Task statement ▸ Return every line from the records below that has the word "image".

Data to examine ▸
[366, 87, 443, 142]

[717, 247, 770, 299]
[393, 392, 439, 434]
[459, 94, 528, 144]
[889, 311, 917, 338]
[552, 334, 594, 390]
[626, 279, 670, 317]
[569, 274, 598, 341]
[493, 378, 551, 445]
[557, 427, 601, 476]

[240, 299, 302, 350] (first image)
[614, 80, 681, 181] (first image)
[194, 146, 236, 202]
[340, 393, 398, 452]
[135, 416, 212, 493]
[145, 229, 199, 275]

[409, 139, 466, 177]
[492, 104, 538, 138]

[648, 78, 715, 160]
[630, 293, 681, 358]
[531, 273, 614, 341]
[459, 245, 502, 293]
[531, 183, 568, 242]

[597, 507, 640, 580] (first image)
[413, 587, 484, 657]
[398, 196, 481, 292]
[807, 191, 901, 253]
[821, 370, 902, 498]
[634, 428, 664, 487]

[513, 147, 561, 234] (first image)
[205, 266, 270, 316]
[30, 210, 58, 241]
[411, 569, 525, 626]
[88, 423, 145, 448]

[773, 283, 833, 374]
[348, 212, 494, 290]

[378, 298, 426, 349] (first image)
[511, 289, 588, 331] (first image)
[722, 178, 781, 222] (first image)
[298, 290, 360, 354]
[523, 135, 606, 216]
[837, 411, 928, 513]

Result of this task ▸
[240, 299, 302, 350] (first image)
[614, 80, 681, 181] (first image)
[597, 507, 640, 580] (first image)
[513, 147, 561, 234] (first image)
[378, 298, 426, 349] (first image)
[511, 289, 588, 331] (first image)
[722, 178, 781, 222] (first image)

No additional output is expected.